WHAT THE TASK REQUIRES - Would you please set down the data again exactly as given, excluding the pictures?

AVAILABLE DATA -
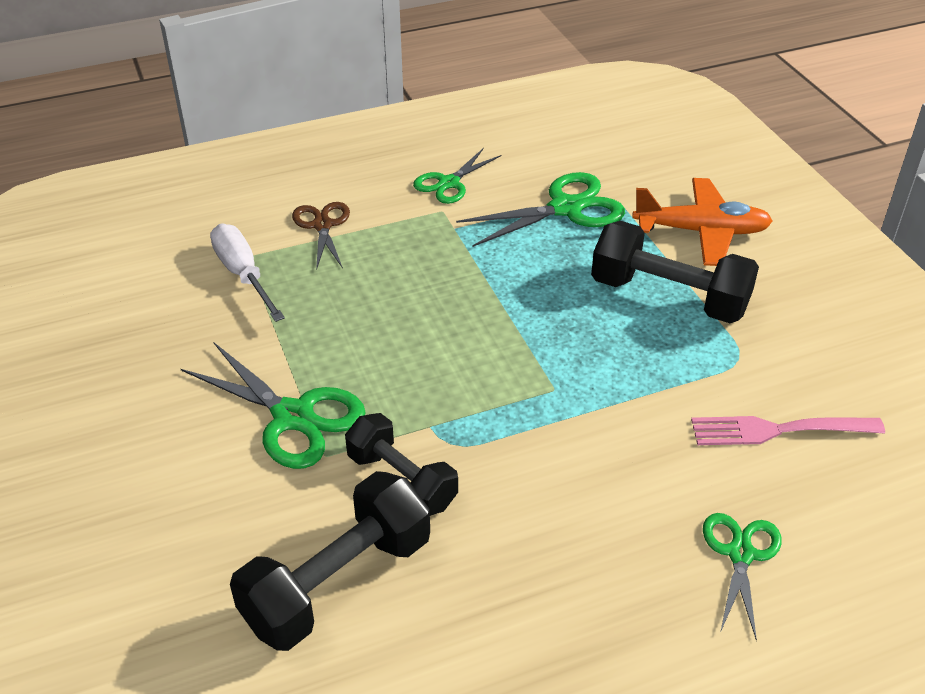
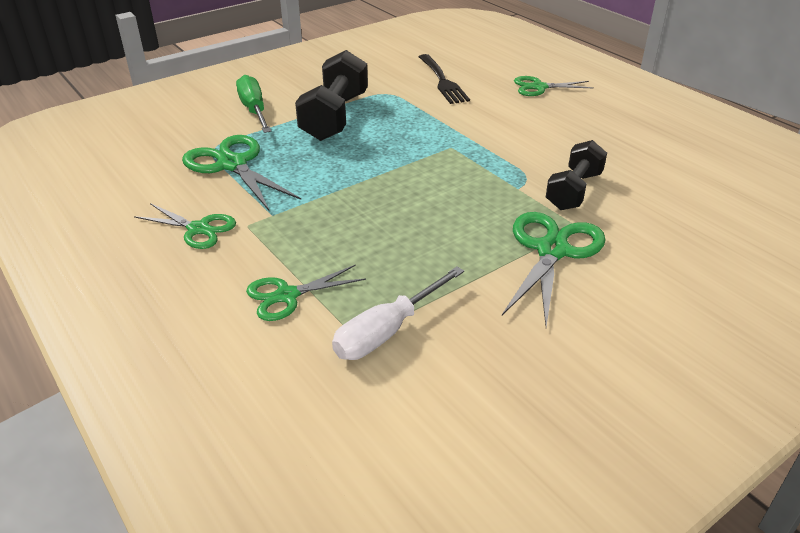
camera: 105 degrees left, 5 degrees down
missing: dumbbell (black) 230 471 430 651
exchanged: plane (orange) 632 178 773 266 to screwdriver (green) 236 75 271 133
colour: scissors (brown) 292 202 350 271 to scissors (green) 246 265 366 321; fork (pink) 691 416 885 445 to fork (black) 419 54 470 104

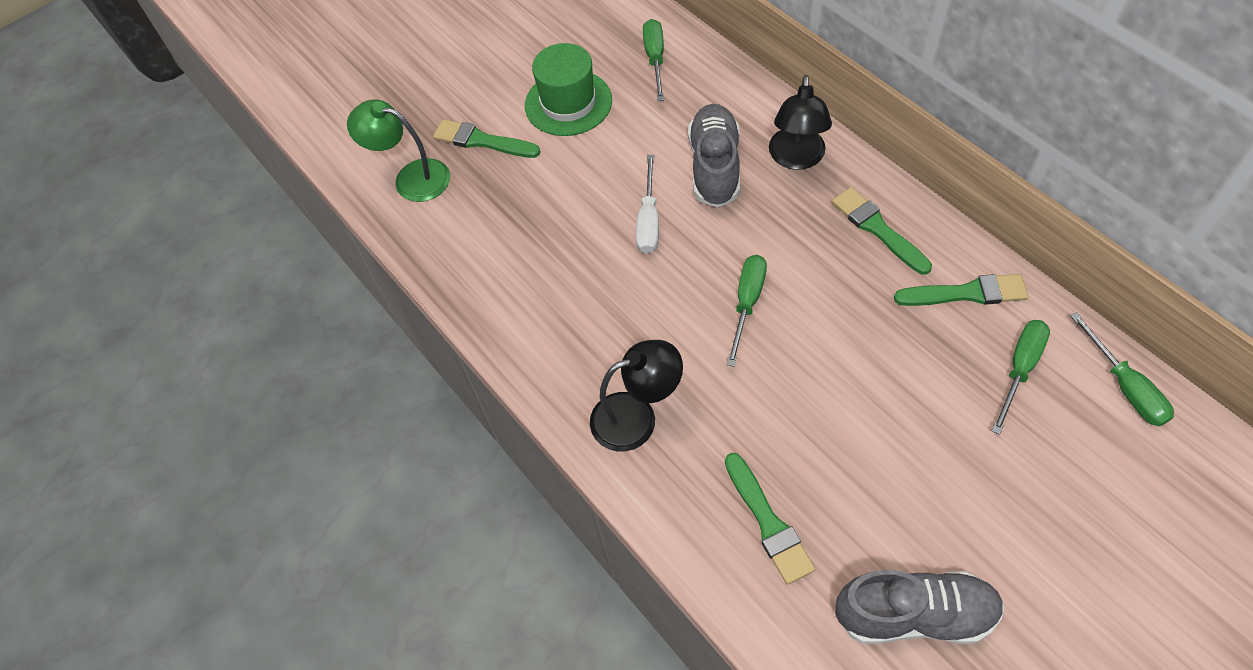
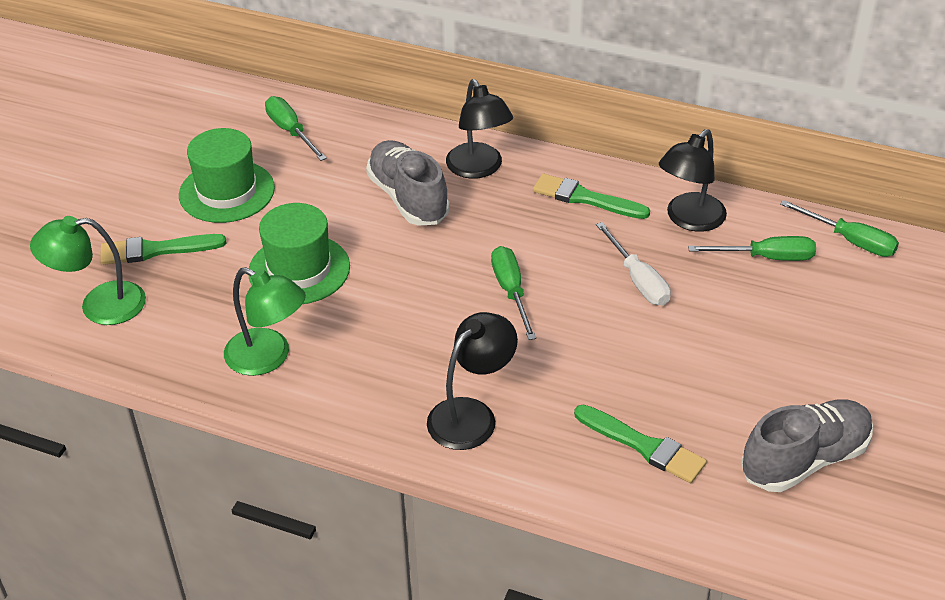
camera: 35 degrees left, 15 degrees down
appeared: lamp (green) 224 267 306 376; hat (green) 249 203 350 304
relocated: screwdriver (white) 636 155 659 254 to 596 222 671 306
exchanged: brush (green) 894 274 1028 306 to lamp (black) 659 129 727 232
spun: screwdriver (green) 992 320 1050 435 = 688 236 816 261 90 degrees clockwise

ANSWER TO THIS PROBLEM -
camera: 105 degrees left, 5 degrees down
missing: dumbbell (black) 230 471 430 651
exchanged: plane (orange) 632 178 773 266 to screwdriver (green) 236 75 271 133
colour: scissors (brown) 292 202 350 271 to scissors (green) 246 265 366 321; fork (pink) 691 416 885 445 to fork (black) 419 54 470 104

camera: 35 degrees left, 15 degrees down
appeared: lamp (green) 224 267 306 376; hat (green) 249 203 350 304
relocated: screwdriver (white) 636 155 659 254 to 596 222 671 306
exchanged: brush (green) 894 274 1028 306 to lamp (black) 659 129 727 232
spun: screwdriver (green) 992 320 1050 435 = 688 236 816 261 90 degrees clockwise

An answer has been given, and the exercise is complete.